## Problem to work on
Look for the word "left" in the material below. Copy each line that has it.

## Records supplied

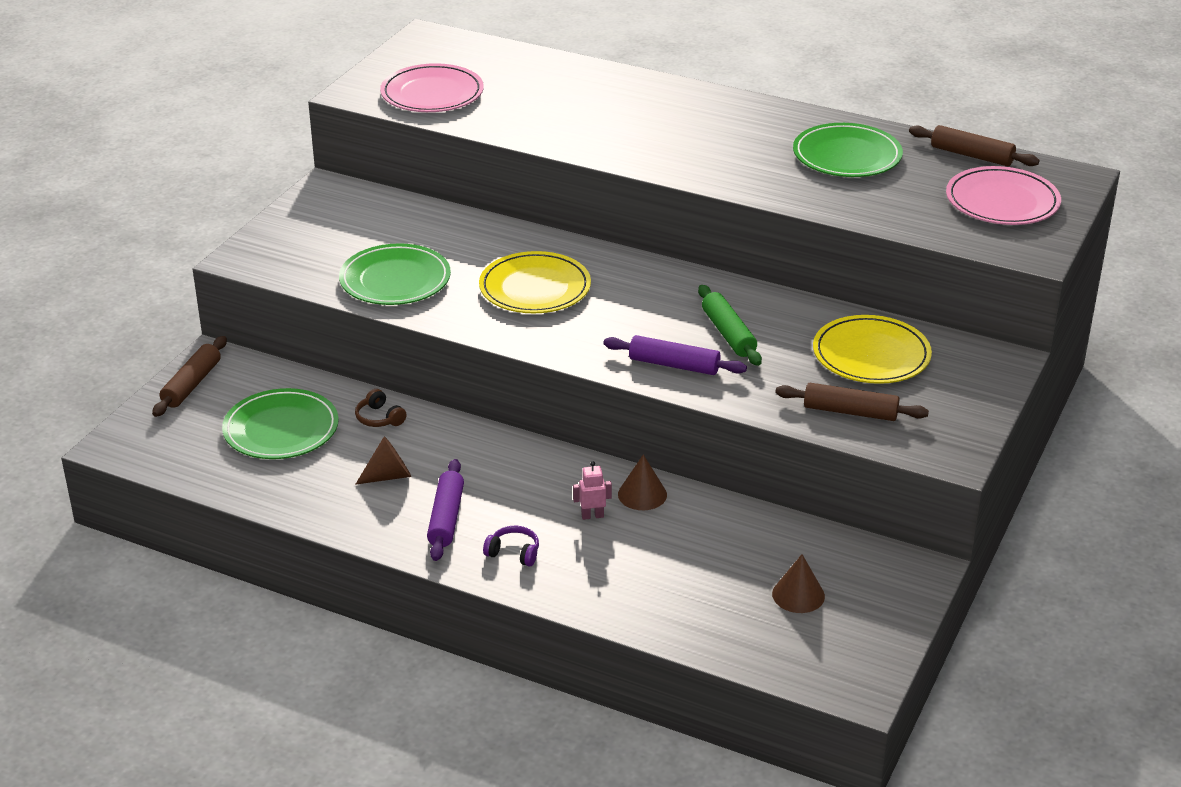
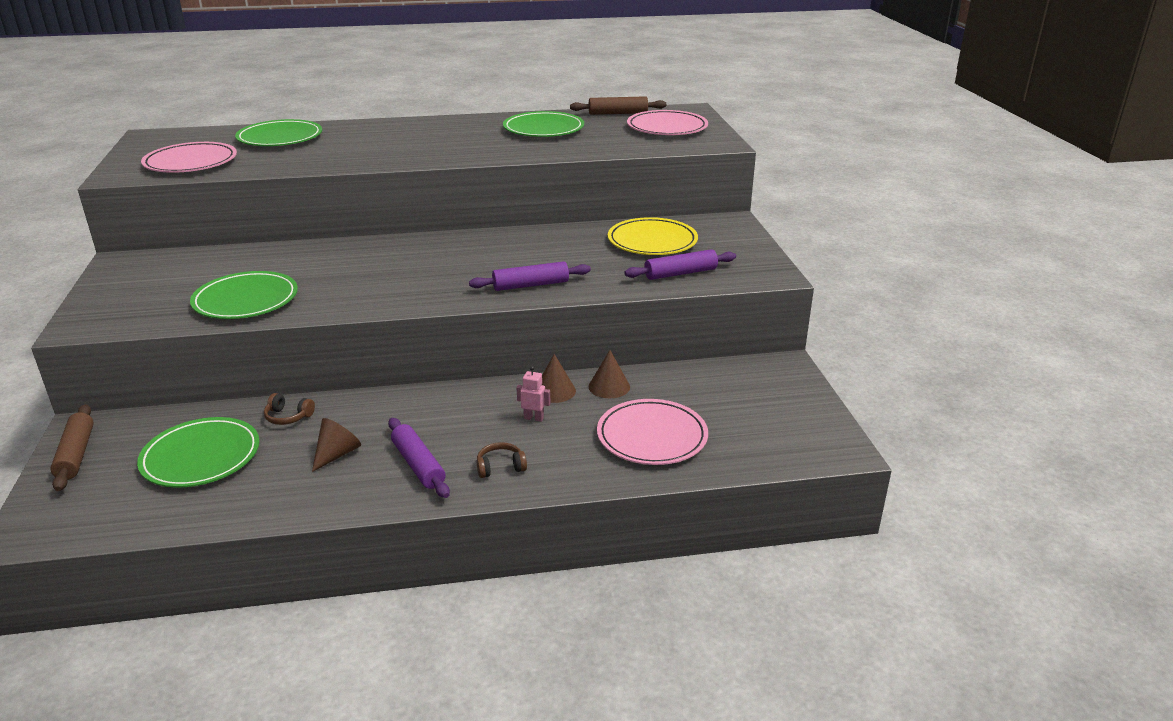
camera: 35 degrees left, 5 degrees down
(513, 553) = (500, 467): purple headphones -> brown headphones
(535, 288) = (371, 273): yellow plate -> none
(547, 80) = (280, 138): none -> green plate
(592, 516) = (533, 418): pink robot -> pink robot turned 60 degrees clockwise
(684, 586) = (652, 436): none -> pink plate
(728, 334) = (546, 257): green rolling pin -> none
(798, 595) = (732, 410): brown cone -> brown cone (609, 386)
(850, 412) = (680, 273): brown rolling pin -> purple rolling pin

==

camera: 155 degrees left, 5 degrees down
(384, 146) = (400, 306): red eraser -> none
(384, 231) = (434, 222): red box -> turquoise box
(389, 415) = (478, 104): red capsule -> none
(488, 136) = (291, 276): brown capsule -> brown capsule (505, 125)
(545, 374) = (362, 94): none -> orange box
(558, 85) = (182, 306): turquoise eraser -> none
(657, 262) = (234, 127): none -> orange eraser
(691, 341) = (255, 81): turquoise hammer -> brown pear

## Your response
camera: 35 degrees left, 5 degrees down
camera: 155 degrees left, 5 degrees down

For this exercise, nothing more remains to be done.